- Problem statement: Repeat exactly the line that contains "VR5: 100k (CMP, GND, wiper" and every line after it, down to the last line of the entries below. Do not include pictures.

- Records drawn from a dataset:
----

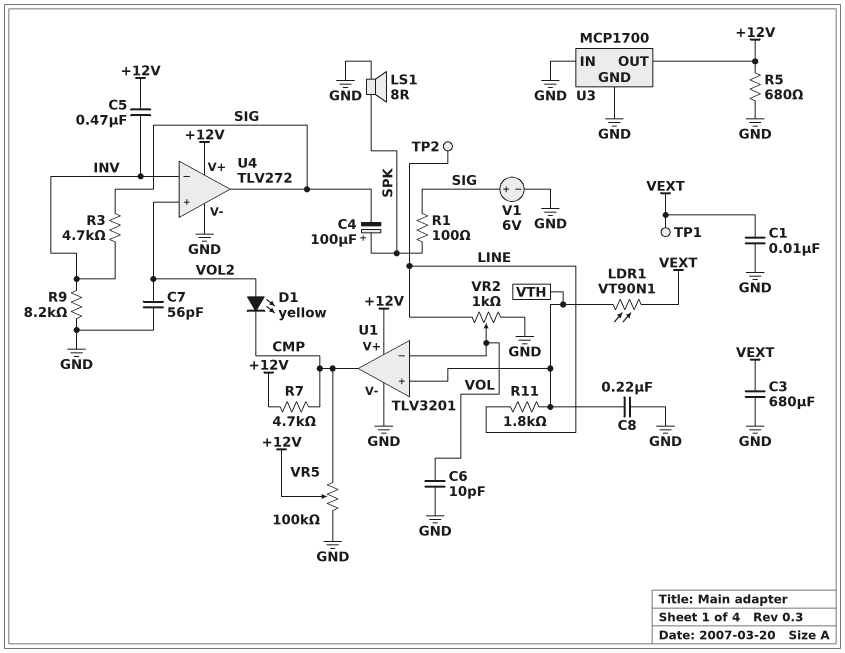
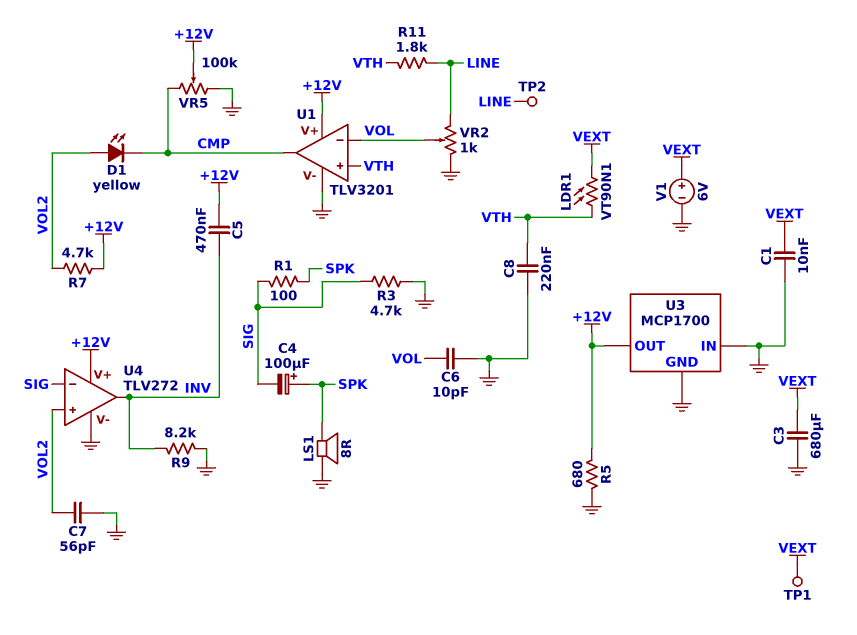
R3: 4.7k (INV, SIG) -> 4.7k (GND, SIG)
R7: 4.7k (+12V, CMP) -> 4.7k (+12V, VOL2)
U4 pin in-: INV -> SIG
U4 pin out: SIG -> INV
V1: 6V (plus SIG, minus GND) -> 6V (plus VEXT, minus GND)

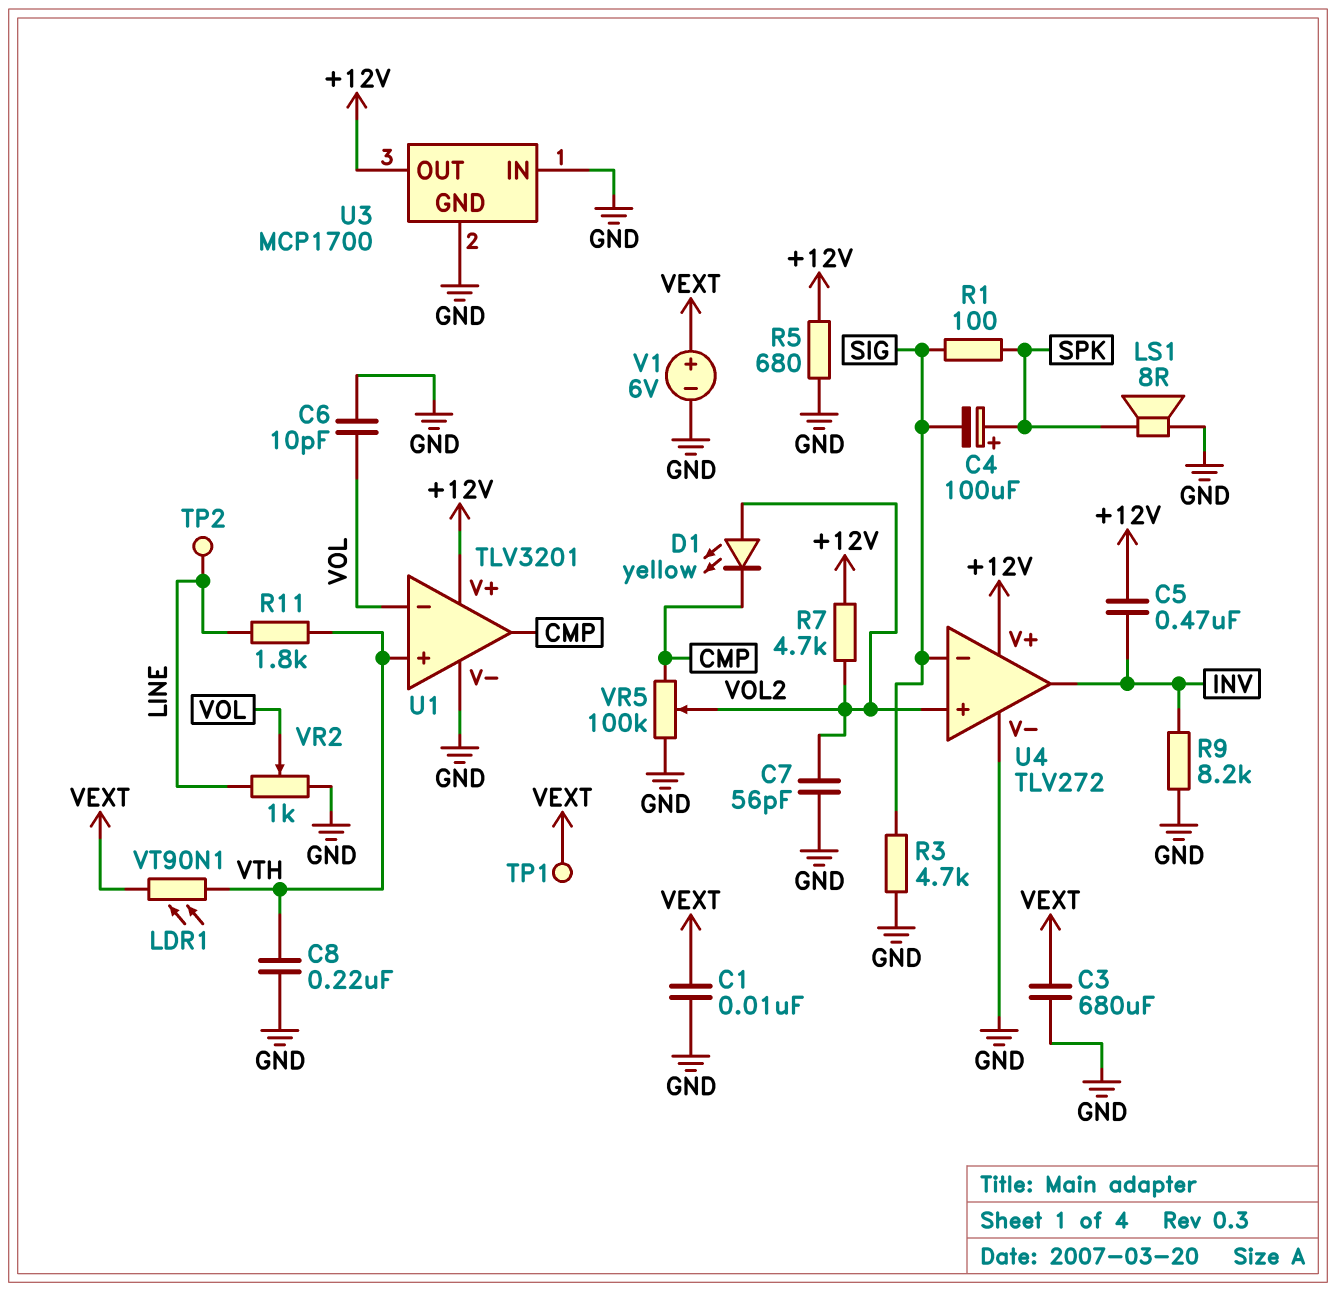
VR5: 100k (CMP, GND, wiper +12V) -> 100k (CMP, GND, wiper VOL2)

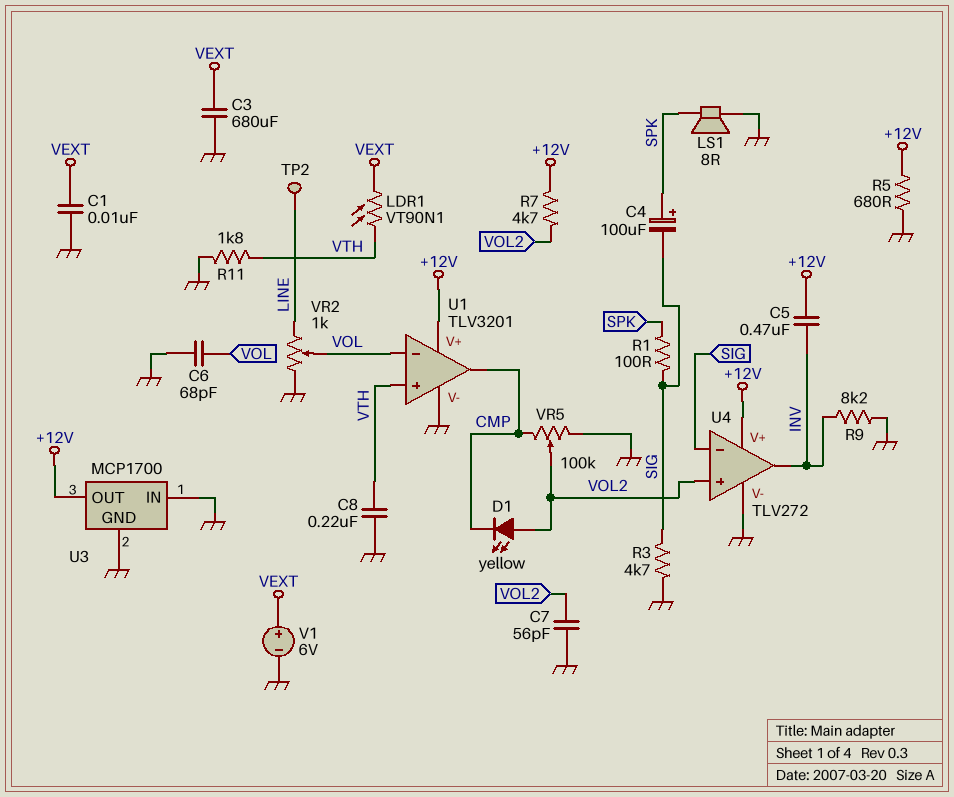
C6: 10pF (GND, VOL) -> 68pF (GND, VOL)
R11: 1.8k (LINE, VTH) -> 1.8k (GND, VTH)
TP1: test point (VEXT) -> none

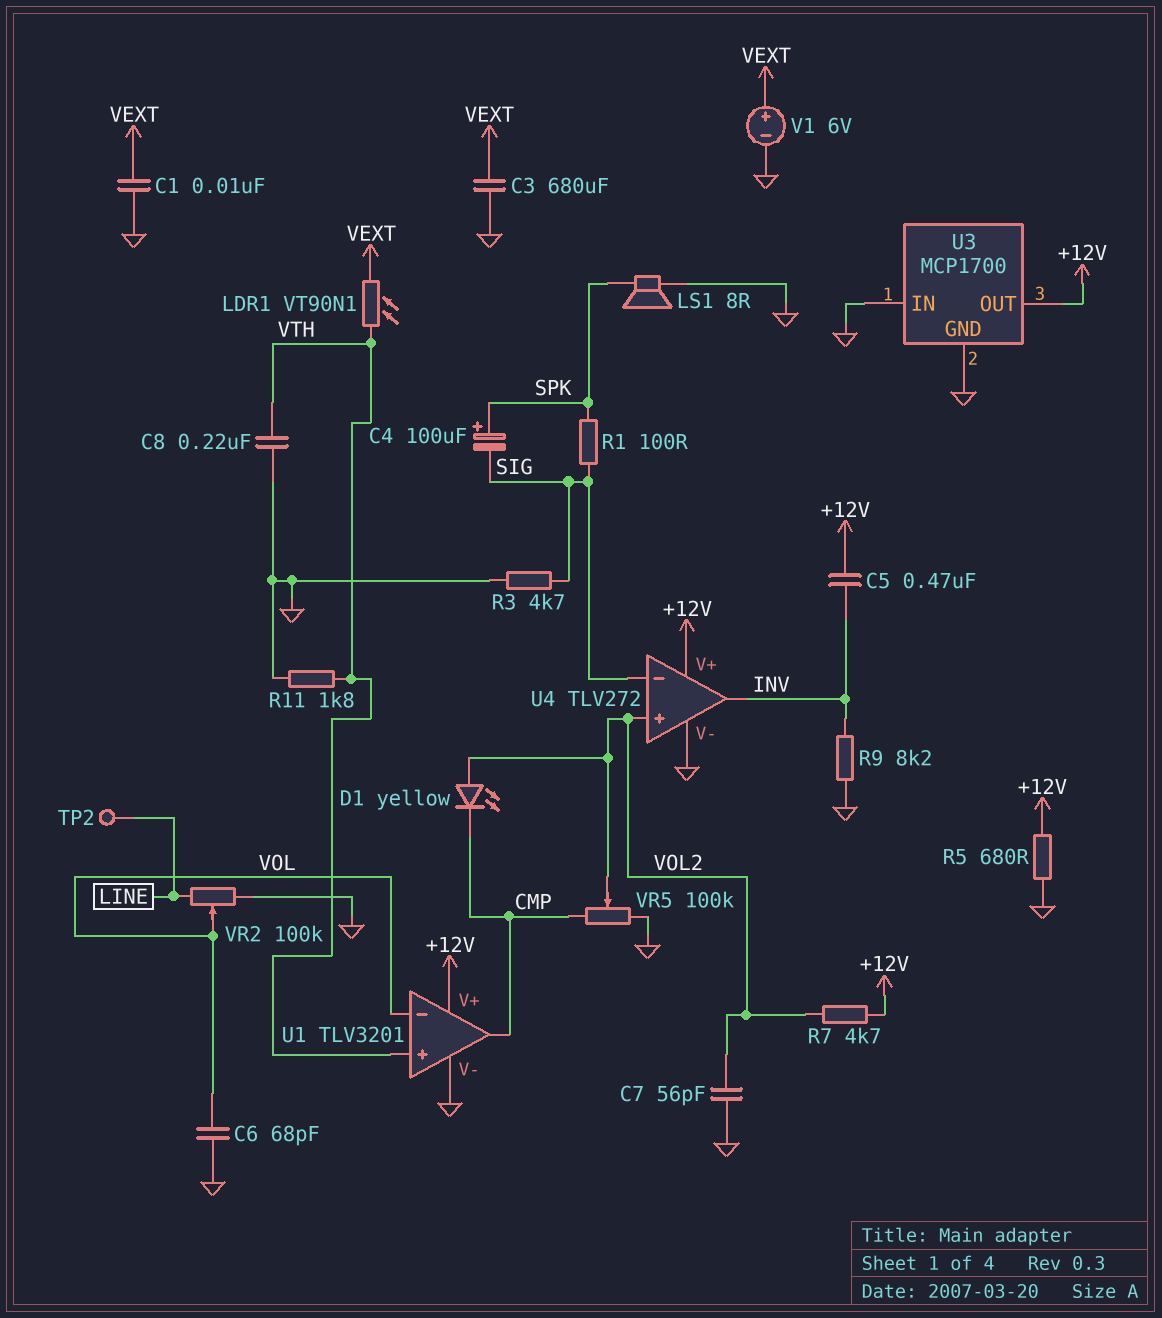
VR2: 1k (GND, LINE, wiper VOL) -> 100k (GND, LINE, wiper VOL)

----

- Answer to this task:
VR5: 100k (CMP, GND, wiper +12V) -> 100k (CMP, GND, wiper VOL2)

C6: 10pF (GND, VOL) -> 68pF (GND, VOL)
R11: 1.8k (LINE, VTH) -> 1.8k (GND, VTH)
TP1: test point (VEXT) -> none

VR2: 1k (GND, LINE, wiper VOL) -> 100k (GND, LINE, wiper VOL)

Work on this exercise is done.